Material provided below:

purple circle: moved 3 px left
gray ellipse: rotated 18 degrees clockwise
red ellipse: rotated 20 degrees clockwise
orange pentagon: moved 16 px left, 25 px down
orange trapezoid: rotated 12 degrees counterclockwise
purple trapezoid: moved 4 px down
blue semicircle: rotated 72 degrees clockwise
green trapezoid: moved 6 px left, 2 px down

End of Material provided.
Material provided below:

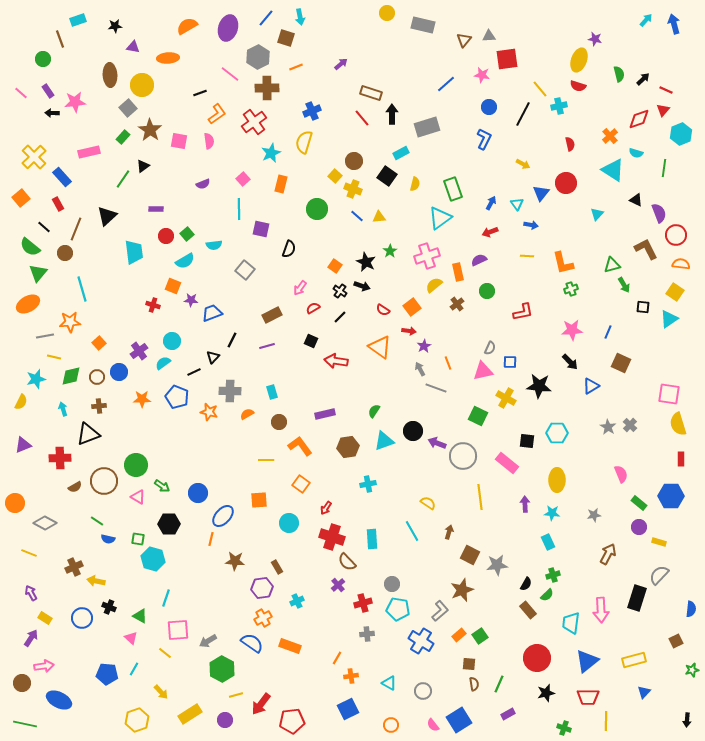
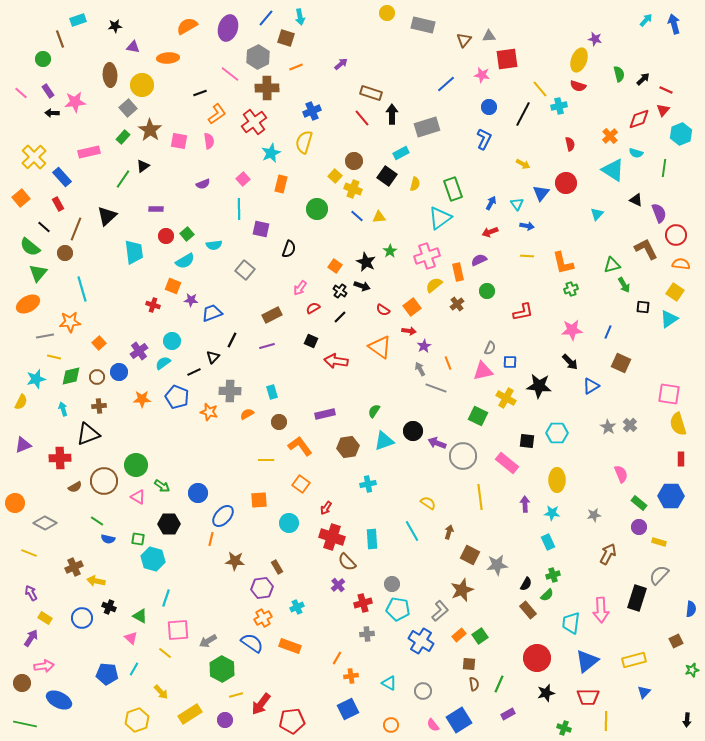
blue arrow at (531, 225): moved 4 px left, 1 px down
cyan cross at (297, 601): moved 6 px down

End of Material provided.

• Exercise:
Within the listing above, give again exactly every line from the line with "purple circle: moved 3 px left" through the line with "green trapezoid: moved 6 px left, 2 px down", both included, and no other line.

• Answer space:
purple circle: moved 3 px left
gray ellipse: rotated 18 degrees clockwise
red ellipse: rotated 20 degrees clockwise
orange pentagon: moved 16 px left, 25 px down
orange trapezoid: rotated 12 degrees counterclockwise
purple trapezoid: moved 4 px down
blue semicircle: rotated 72 degrees clockwise
green trapezoid: moved 6 px left, 2 px down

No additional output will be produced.